Task
Please return each of the entries exactly, minus their pictures.

--- Material for the task Enclosed Below ---

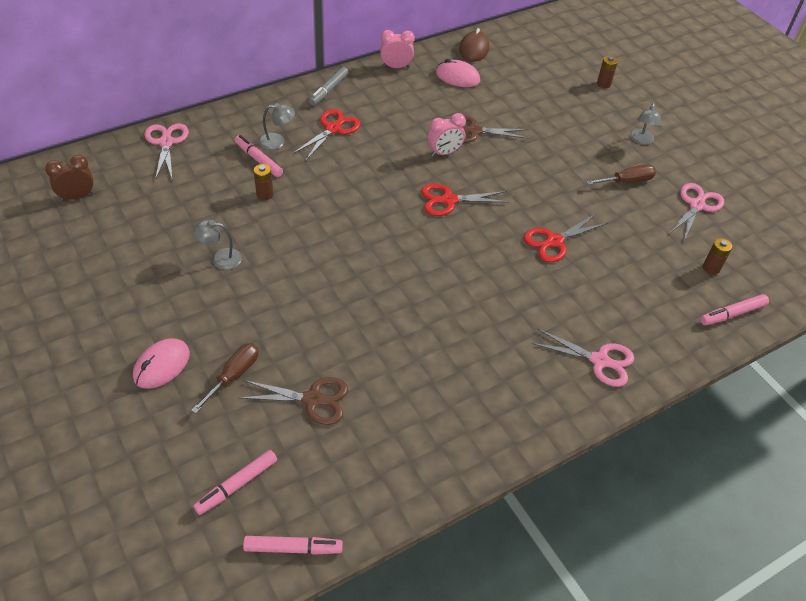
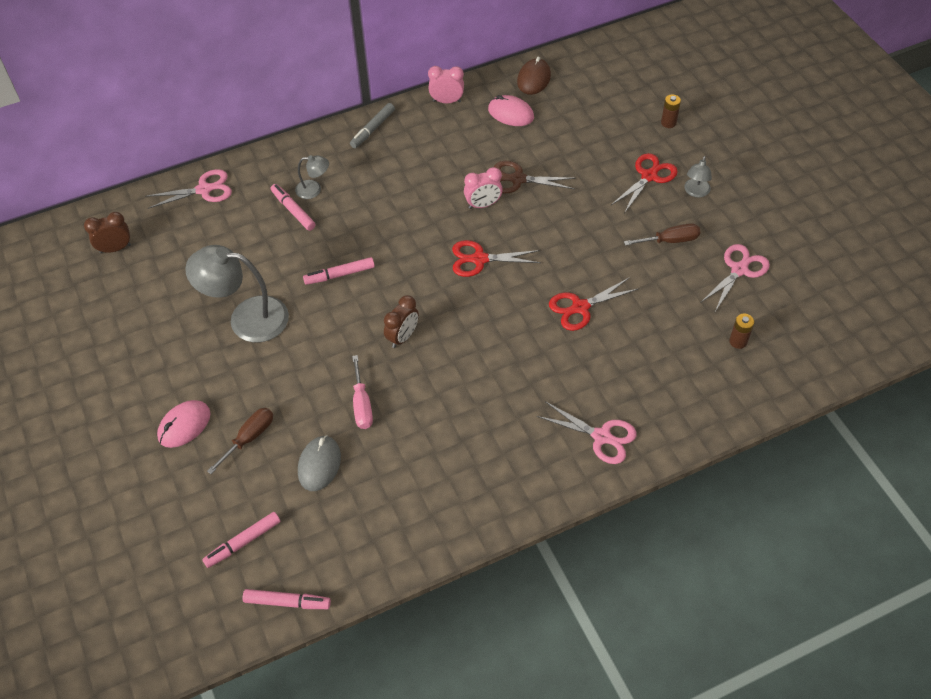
camera: 10 degrees right, 5 degrees up
(166, 142) = (204, 190): pink scissors -> pink scissors turned 75 degrees clockwise
(220, 258) = (246, 318): grey lamp -> grey lamp, size x2.06
(265, 195) = (295, 249): brown battery -> none
(312, 399) = (319, 464): brown scissors -> grey mouse
(333, 129) = (372, 175): red scissors -> red scissors (649, 176)
(350, 338) = (362, 404): none -> pink screwdriver
(383, 272) = (402, 337): none -> brown clock
(733, 314) = (749, 392): pink marker -> pink marker (340, 275)

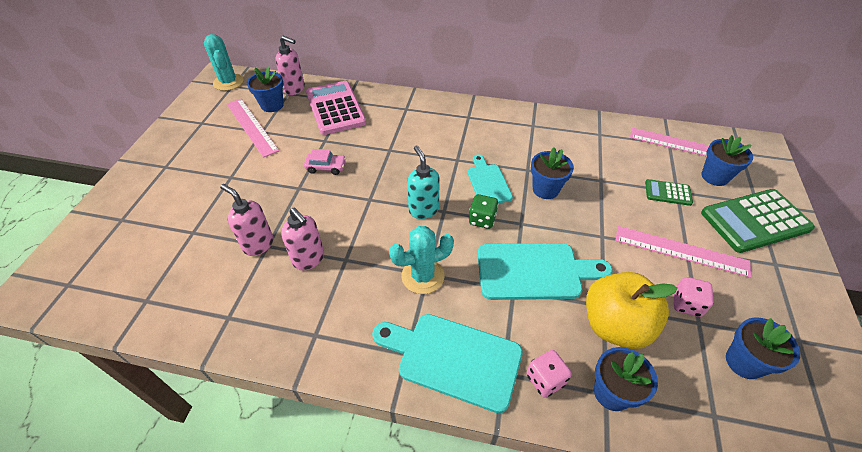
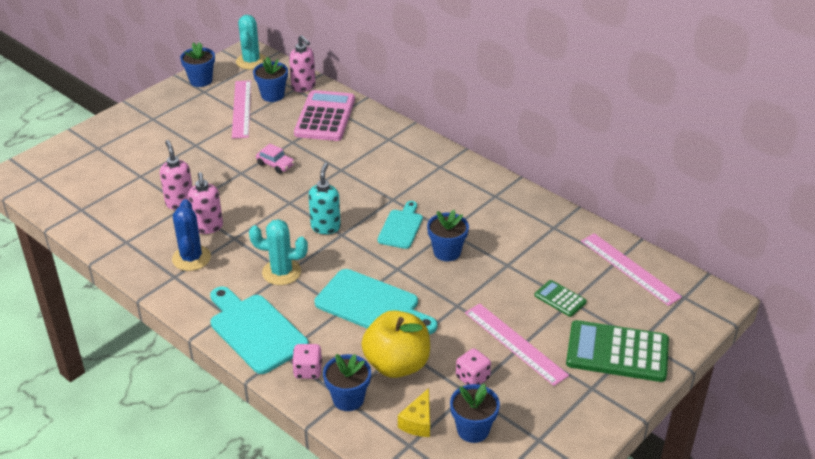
camera: 30 degrees right, 10 degrees down
(318, 303) = (191, 258): none -> blue cactus
(482, 219) = (367, 253): green dice -> none
(695, 382) = (418, 422): none -> yellow cheese
(714, 176) = (626, 305): blue flower pot -> blue flower pot (201, 80)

--- End of Enclosed Material for the task ---

Problem solution
camera: 10 degrees right, 5 degrees up
(166, 142) = (204, 190): pink scissors -> pink scissors turned 75 degrees clockwise
(220, 258) = (246, 318): grey lamp -> grey lamp, size x2.06
(265, 195) = (295, 249): brown battery -> none
(312, 399) = (319, 464): brown scissors -> grey mouse
(333, 129) = (372, 175): red scissors -> red scissors (649, 176)
(350, 338) = (362, 404): none -> pink screwdriver
(383, 272) = (402, 337): none -> brown clock
(733, 314) = (749, 392): pink marker -> pink marker (340, 275)

camera: 30 degrees right, 10 degrees down
(318, 303) = (191, 258): none -> blue cactus
(482, 219) = (367, 253): green dice -> none
(695, 382) = (418, 422): none -> yellow cheese
(714, 176) = (626, 305): blue flower pot -> blue flower pot (201, 80)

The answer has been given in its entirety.